Lines with "white": copy each one from the listing below.

::::::::

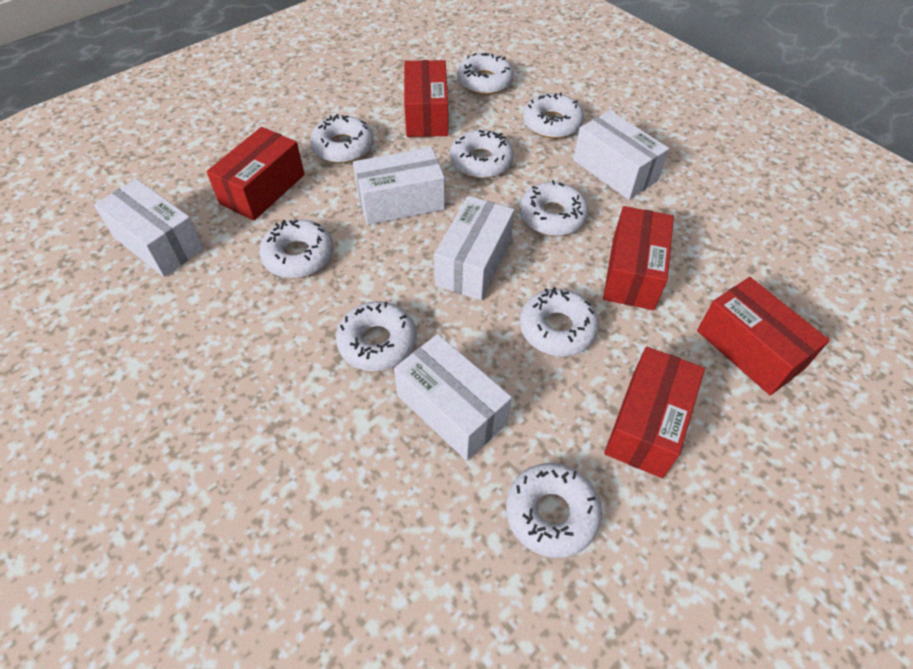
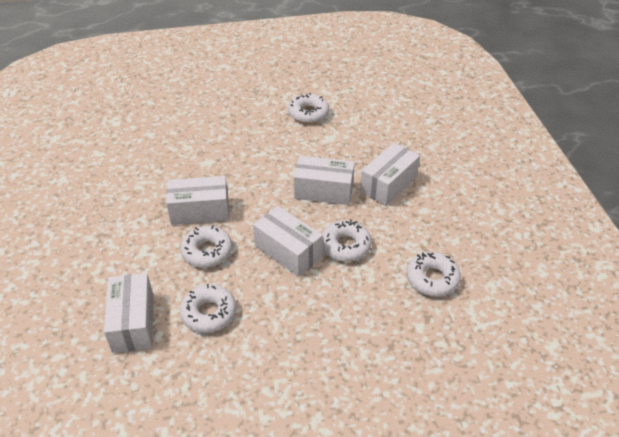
red box: 5 -> 0
white donut: 9 -> 5

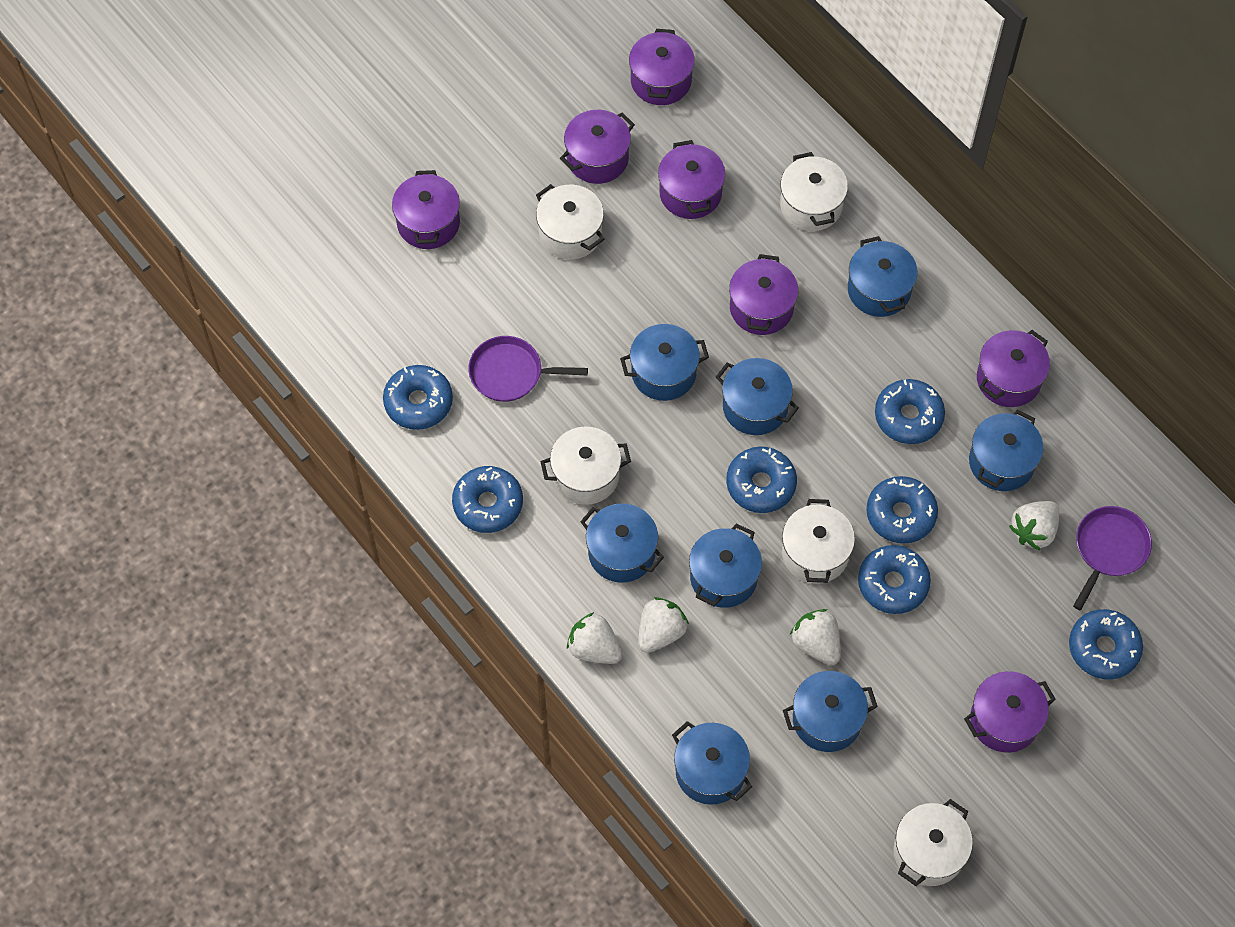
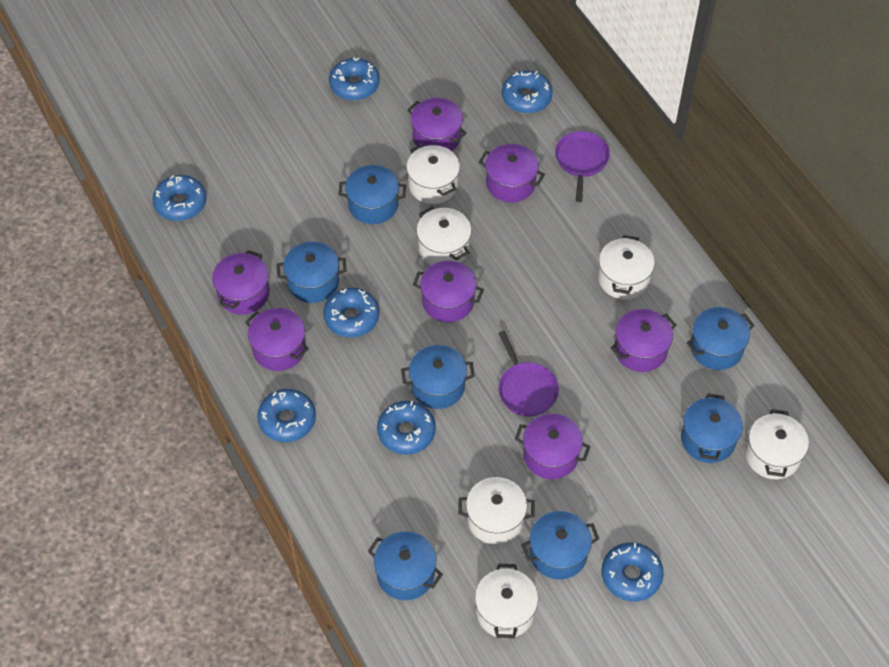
blue pot: 8 -> 7
white pot: 5 -> 6
white strawberry: 4 -> 0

::::::::

Answer to this problem:
white donut: 9 -> 5
white pot: 5 -> 6
white strawberry: 4 -> 0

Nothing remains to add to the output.